[Data extracted from a collection]
○ ○ ○ ○

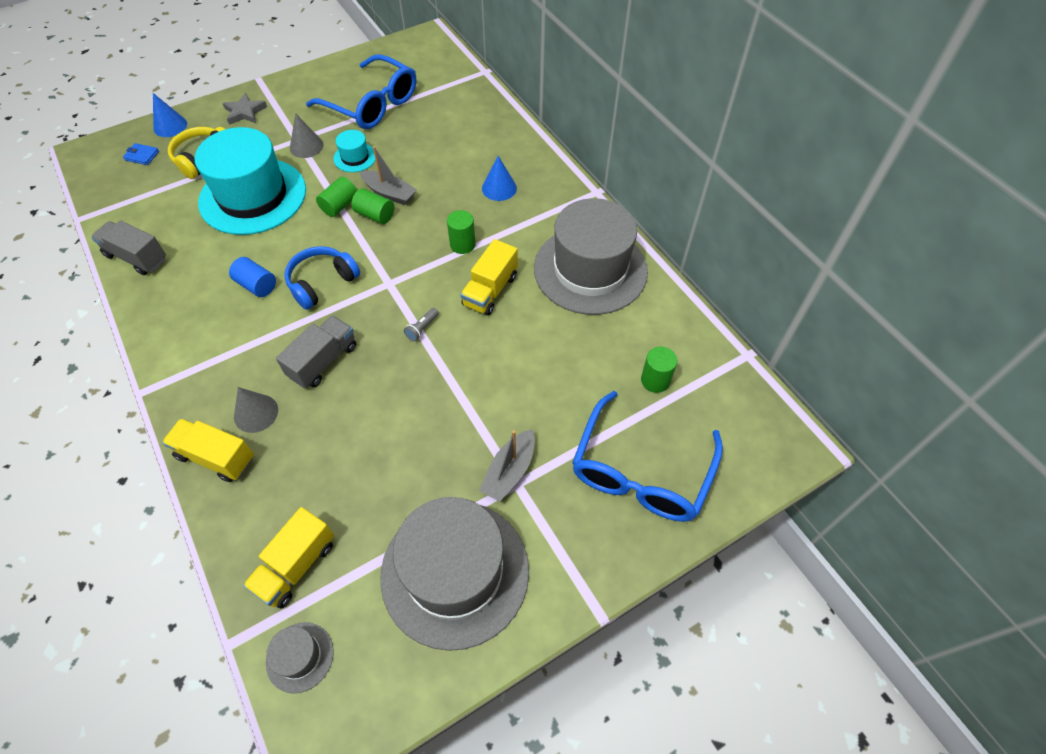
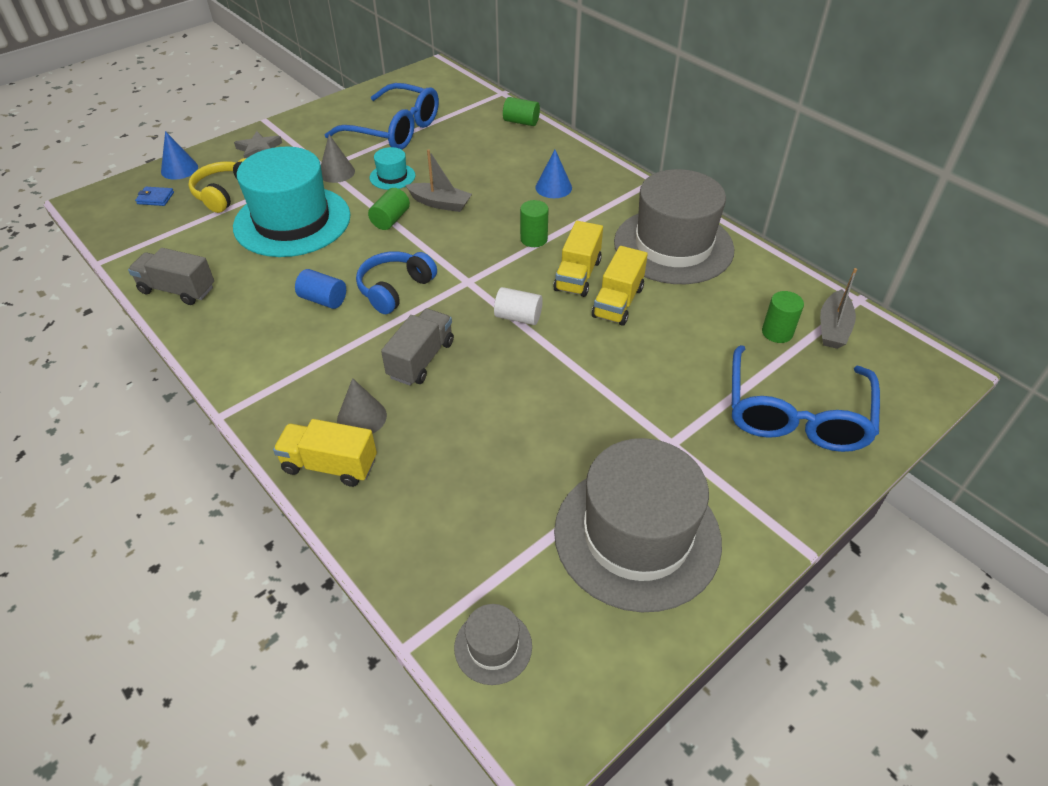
camera: 10 degrees left, 10 degrees down
(296, 565) = (458, 557): yellow truck -> yellow truck (618, 302)
(375, 215) = (431, 223): green cylinder -> green cylinder (521, 122)
(422, 328) = (518, 317): grey flashlight -> white cylinder
(509, 471) = (659, 433): grey boat -> grey boat (833, 328)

○ ○ ○ ○

Each line in the data that holds the string "cylinder" needs to be copied.

* **Written reply**
(375, 215) = (431, 223): green cylinder -> green cylinder (521, 122)
(422, 328) = (518, 317): grey flashlight -> white cylinder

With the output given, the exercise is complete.